### Data shown
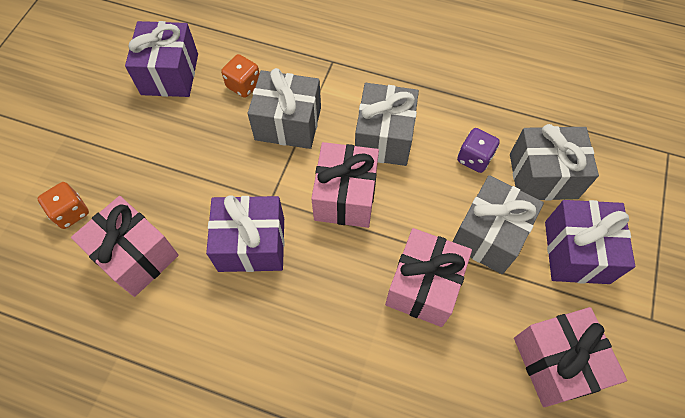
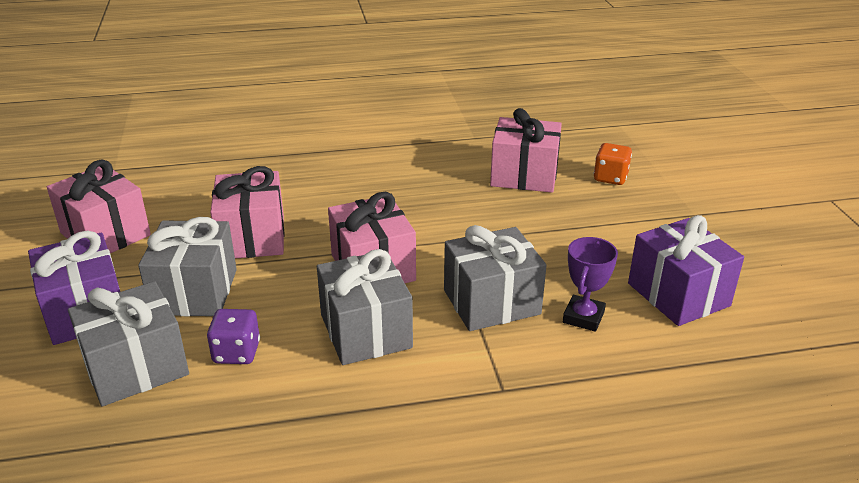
camera: 150 degrees right, 30 degrees down
(244, 85) = (583, 317): orange dice -> purple trophy
(251, 244) = (435, 210): purple gift -> none

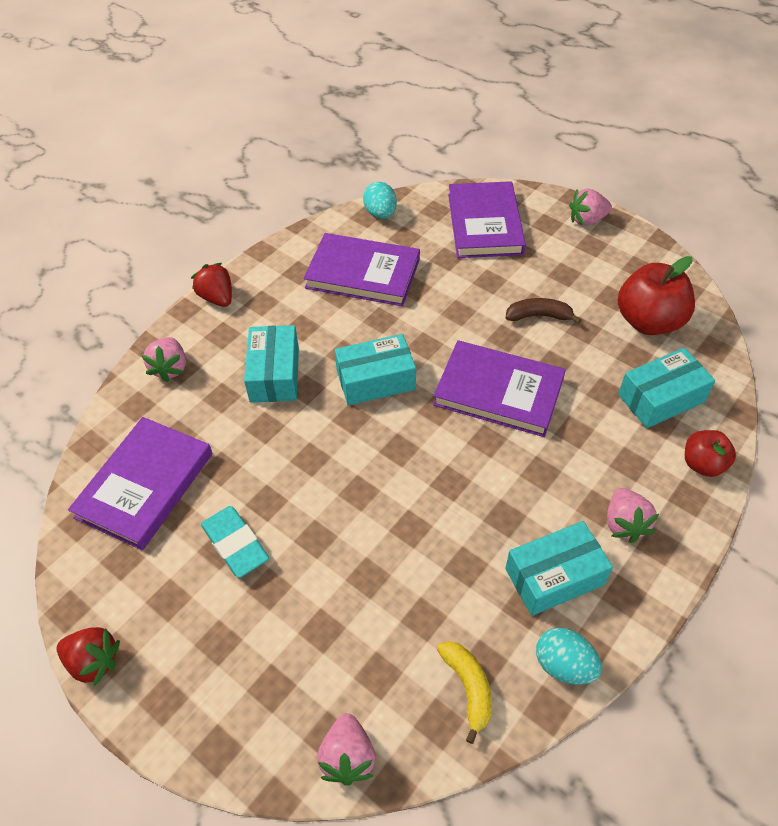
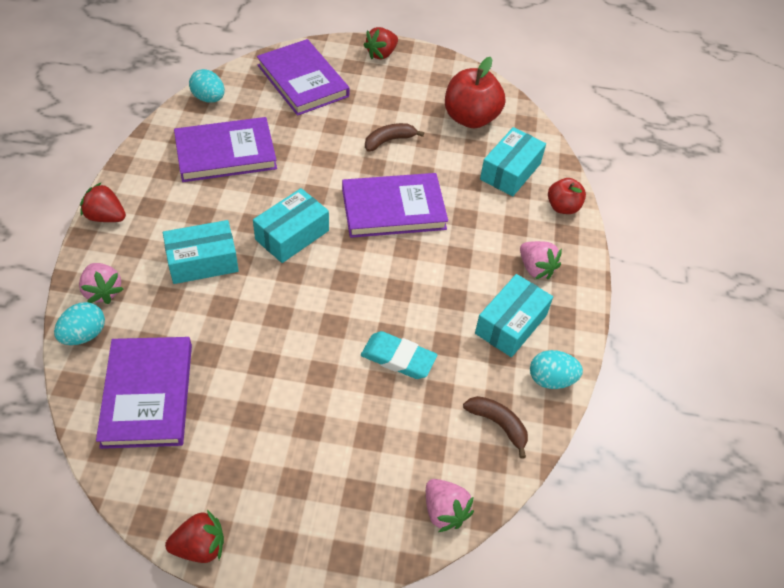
camera: 35 degrees left, 0 degrees up
(129, 403) = (84, 335): none -> turquoise egg
(235, 544) = (259, 406): turquoise eraser -> turquoise eraser (398, 358)
(274, 374) = (203, 262): turquoise box -> turquoise box turned 75 degrees counterclockwise
(468, 688) = (498, 424): yellow banana -> brown banana
(587, 220) = (381, 54): pink strawberry -> red strawberry

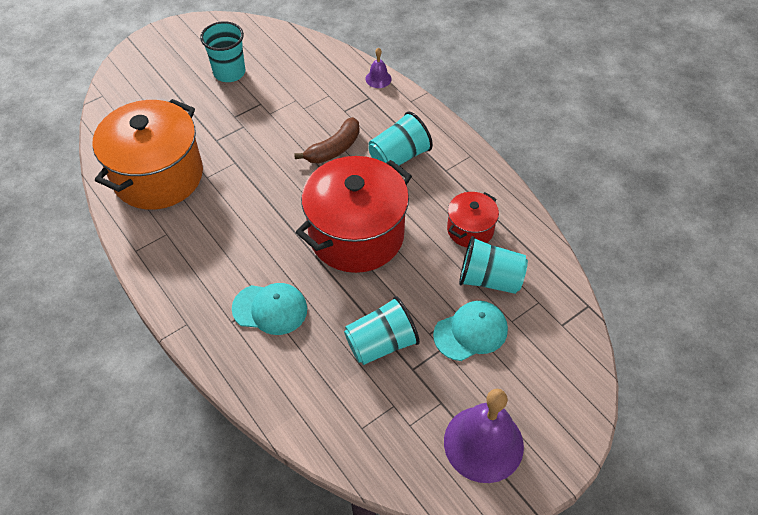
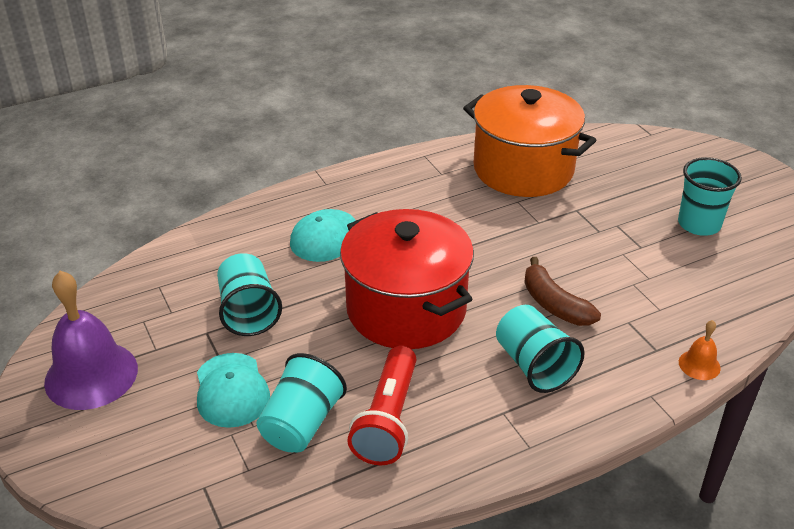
camera: 100 degrees right, 15 degrees down
(378, 79) = (699, 365): purple bell -> orange bell
(470, 230) = (388, 419): red pot -> red flashlight

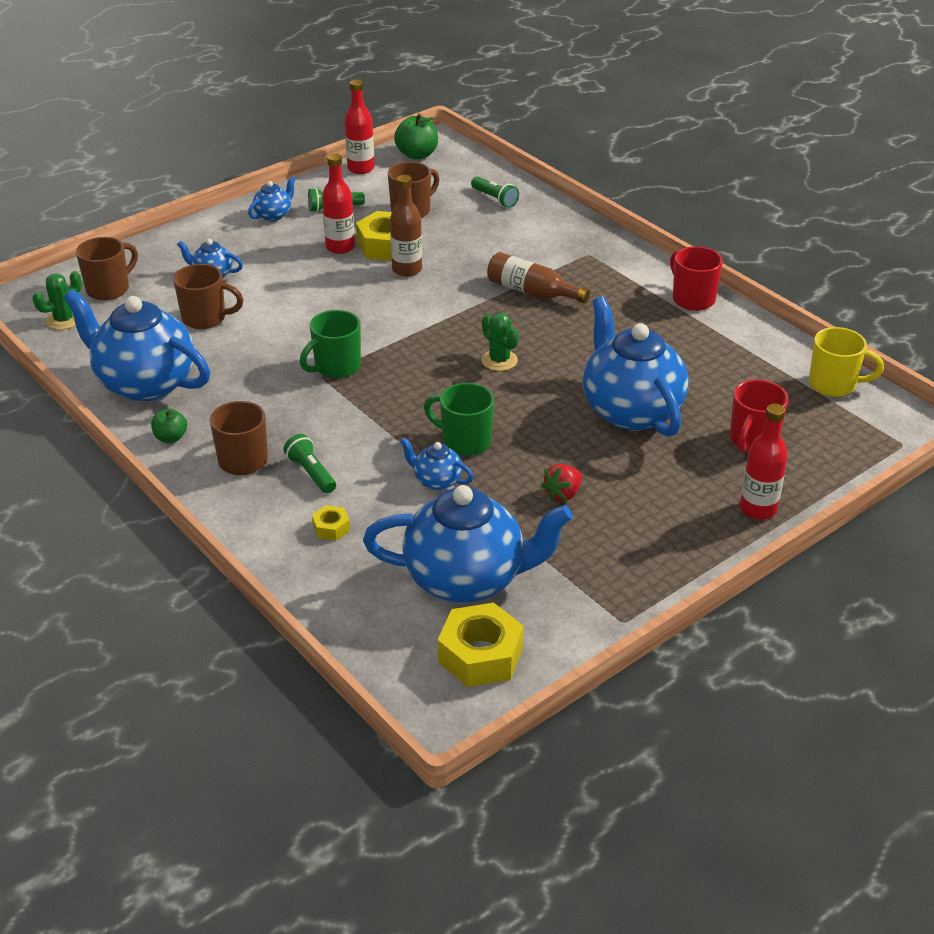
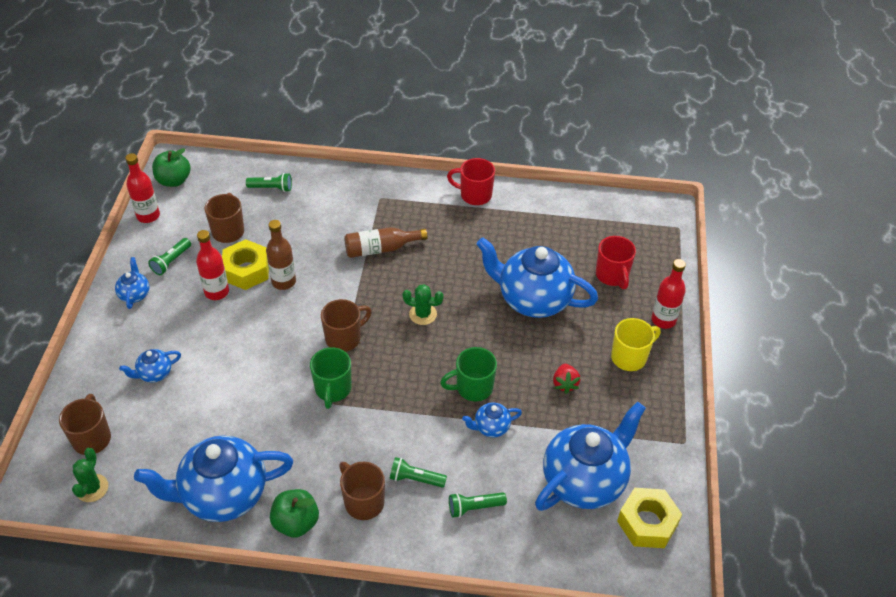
camera: 45 degrees left, 10 degrees up
(171, 438) = (296, 522): green apple -> green apple, size x1.64
(205, 318) = (197, 413): brown mug -> brown mug (344, 338)
(331, 528) = (474, 507): yellow nut -> green flashlight
(834, 385) = (608, 209): yellow mug -> yellow mug (630, 357)

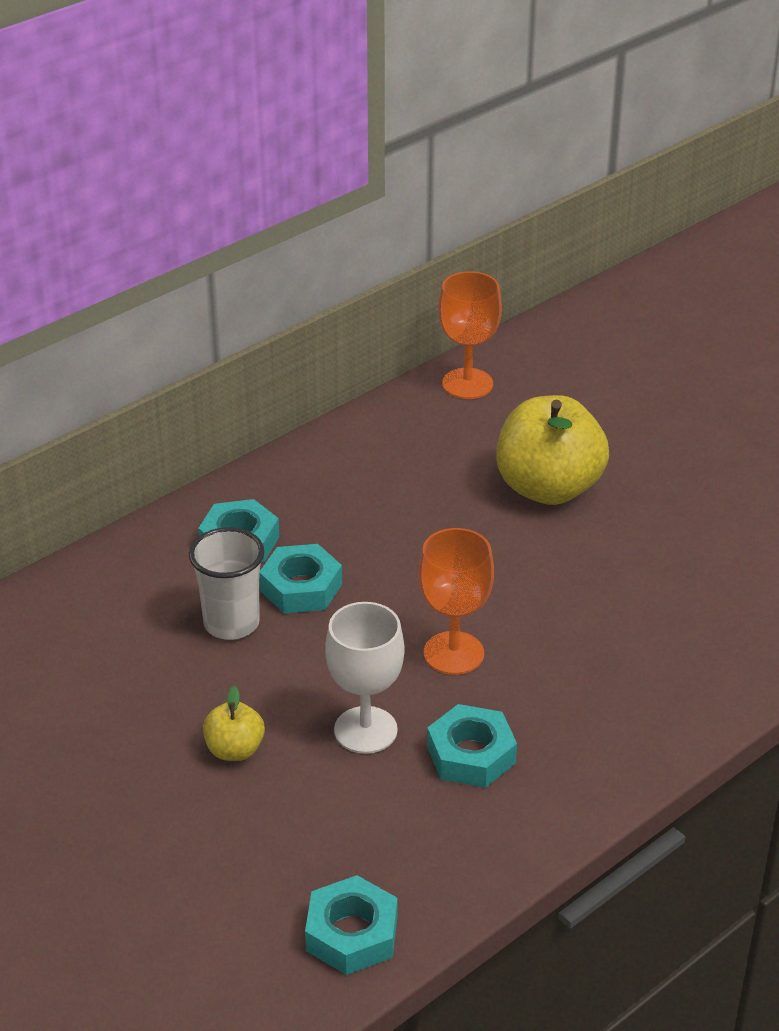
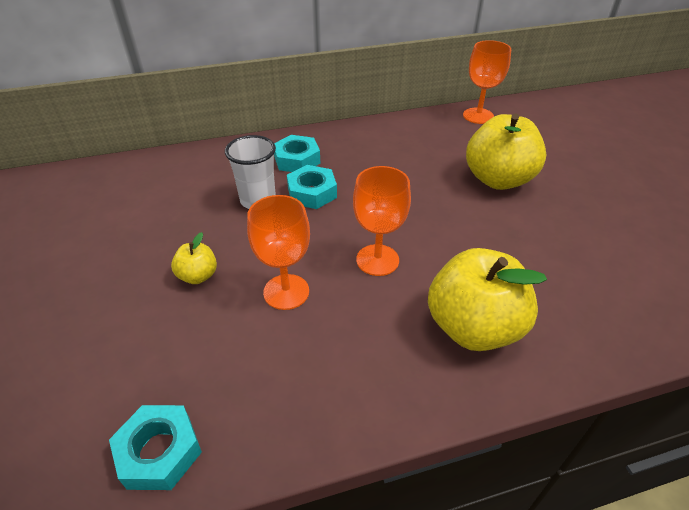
camera: 25 degrees right, 5 degrees up
(365, 730) = (286, 292): white goblet -> orange goblet
(471, 755) = (344, 336): turquoise nut -> none
(611, 695) = (473, 327): none -> yellow apple

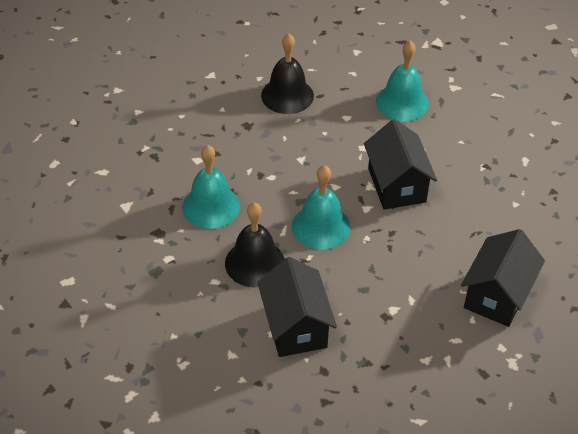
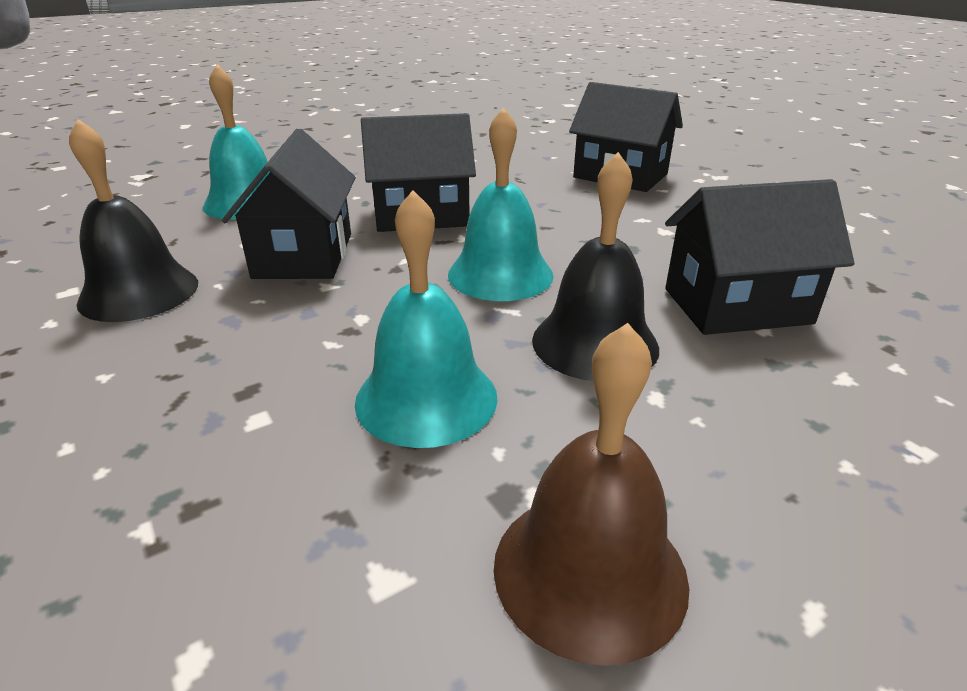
camera: 85 degrees left, 15 degrees down
(127, 253) = (589, 570): none -> brown bell
(333, 143) = (304, 255): none -> black house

### Work to complete
Using the records above, report each line that contains the word "orange" by copying it.

### Output
(244, 85) = (583, 317): orange dice -> purple trophy
(378, 79) = (699, 365): purple bell -> orange bell
(365, 730) = (286, 292): white goblet -> orange goblet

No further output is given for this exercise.